Only the lines below starting at the one containing "red cap: 1 -> 0" and ending at the one containing "brown spray bottle: 7 -> 10" belong in the answer, each copied exactly.

-------- THE RECORDS

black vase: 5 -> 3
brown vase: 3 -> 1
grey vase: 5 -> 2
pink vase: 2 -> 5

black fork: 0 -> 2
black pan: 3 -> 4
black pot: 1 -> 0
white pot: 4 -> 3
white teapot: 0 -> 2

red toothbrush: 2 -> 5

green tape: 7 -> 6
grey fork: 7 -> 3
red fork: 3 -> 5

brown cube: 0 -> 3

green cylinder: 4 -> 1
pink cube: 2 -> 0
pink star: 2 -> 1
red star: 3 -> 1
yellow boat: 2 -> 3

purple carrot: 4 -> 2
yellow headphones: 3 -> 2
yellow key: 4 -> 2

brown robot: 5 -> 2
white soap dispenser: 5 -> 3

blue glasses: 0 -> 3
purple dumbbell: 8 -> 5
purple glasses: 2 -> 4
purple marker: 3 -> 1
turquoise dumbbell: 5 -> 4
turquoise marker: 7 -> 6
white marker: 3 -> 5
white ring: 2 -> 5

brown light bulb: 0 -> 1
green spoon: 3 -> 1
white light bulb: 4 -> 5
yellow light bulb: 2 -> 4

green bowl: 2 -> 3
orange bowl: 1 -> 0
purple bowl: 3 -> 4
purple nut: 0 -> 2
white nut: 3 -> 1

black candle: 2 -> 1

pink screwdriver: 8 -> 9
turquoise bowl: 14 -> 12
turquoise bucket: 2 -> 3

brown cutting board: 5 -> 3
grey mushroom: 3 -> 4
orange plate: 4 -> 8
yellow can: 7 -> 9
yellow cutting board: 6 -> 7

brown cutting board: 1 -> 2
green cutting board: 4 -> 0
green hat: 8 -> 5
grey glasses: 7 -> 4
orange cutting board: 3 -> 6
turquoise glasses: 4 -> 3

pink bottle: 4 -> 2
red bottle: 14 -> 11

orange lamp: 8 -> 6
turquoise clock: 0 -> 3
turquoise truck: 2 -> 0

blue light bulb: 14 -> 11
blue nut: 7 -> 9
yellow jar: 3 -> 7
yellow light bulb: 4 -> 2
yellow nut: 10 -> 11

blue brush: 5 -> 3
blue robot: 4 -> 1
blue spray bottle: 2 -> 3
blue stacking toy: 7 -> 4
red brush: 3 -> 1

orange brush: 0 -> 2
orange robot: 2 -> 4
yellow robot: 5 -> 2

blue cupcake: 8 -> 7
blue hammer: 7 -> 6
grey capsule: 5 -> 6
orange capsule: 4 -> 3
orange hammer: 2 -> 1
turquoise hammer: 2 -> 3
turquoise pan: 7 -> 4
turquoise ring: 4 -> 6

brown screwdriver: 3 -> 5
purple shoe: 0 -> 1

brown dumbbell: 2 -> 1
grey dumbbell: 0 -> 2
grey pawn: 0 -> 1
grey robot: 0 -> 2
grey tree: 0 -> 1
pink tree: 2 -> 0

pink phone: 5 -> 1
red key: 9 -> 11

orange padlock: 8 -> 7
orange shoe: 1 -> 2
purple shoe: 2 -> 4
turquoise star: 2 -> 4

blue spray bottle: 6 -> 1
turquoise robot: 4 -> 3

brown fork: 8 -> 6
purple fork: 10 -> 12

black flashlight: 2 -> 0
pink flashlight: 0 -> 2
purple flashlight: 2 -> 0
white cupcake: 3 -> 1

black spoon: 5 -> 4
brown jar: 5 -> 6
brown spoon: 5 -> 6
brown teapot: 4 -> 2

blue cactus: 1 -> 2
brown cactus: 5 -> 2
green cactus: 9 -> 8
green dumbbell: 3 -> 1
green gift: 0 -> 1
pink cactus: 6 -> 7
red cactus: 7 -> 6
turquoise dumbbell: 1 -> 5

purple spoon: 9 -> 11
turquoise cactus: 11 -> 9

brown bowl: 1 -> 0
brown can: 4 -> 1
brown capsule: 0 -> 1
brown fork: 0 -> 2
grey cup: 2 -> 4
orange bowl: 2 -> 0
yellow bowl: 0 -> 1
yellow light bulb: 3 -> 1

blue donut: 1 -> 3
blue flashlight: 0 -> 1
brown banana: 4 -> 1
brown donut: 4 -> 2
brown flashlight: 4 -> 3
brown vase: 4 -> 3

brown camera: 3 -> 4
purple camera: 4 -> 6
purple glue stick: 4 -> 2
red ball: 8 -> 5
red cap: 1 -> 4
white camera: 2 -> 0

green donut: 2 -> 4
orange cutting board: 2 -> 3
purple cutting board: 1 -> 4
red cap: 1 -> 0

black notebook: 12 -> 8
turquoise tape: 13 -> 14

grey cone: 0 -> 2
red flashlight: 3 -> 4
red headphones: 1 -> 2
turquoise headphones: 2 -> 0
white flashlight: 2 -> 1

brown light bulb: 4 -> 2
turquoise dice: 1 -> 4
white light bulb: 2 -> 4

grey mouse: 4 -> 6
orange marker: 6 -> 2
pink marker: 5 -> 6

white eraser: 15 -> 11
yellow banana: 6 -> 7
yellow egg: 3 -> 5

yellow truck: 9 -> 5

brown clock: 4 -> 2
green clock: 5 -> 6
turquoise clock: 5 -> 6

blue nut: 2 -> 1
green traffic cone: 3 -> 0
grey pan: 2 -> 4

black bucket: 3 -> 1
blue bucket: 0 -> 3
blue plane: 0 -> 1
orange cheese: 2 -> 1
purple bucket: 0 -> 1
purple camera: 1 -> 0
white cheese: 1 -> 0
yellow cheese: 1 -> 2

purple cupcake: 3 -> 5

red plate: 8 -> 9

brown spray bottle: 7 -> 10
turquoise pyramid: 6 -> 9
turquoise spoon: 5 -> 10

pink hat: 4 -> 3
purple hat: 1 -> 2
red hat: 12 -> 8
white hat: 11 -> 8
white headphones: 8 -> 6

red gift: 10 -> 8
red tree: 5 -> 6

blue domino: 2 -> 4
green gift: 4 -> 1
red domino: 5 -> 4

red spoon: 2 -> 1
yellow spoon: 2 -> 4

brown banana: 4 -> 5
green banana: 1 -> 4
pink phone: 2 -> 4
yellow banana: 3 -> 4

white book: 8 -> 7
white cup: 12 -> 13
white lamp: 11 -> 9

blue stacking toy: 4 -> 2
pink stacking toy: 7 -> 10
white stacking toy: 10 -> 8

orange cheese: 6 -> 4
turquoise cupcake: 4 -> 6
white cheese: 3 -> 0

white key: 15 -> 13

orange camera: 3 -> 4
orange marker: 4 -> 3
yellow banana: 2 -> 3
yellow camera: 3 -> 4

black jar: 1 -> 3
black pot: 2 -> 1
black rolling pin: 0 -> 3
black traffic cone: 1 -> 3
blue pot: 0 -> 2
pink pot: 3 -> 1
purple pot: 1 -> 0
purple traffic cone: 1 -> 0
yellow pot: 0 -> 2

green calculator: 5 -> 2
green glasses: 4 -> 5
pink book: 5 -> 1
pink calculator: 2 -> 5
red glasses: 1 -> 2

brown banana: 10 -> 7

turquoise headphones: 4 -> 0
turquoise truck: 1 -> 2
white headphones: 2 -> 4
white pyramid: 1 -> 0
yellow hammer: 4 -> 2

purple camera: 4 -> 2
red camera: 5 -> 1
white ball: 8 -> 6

----------------

◆ ANSWER BOX:
red cap: 1 -> 0

black notebook: 12 -> 8
turquoise tape: 13 -> 14

grey cone: 0 -> 2
red flashlight: 3 -> 4
red headphones: 1 -> 2
turquoise headphones: 2 -> 0
white flashlight: 2 -> 1

brown light bulb: 4 -> 2
turquoise dice: 1 -> 4
white light bulb: 2 -> 4

grey mouse: 4 -> 6
orange marker: 6 -> 2
pink marker: 5 -> 6

white eraser: 15 -> 11
yellow banana: 6 -> 7
yellow egg: 3 -> 5

yellow truck: 9 -> 5

brown clock: 4 -> 2
green clock: 5 -> 6
turquoise clock: 5 -> 6

blue nut: 2 -> 1
green traffic cone: 3 -> 0
grey pan: 2 -> 4

black bucket: 3 -> 1
blue bucket: 0 -> 3
blue plane: 0 -> 1
orange cheese: 2 -> 1
purple bucket: 0 -> 1
purple camera: 1 -> 0
white cheese: 1 -> 0
yellow cheese: 1 -> 2

purple cupcake: 3 -> 5

red plate: 8 -> 9

brown spray bottle: 7 -> 10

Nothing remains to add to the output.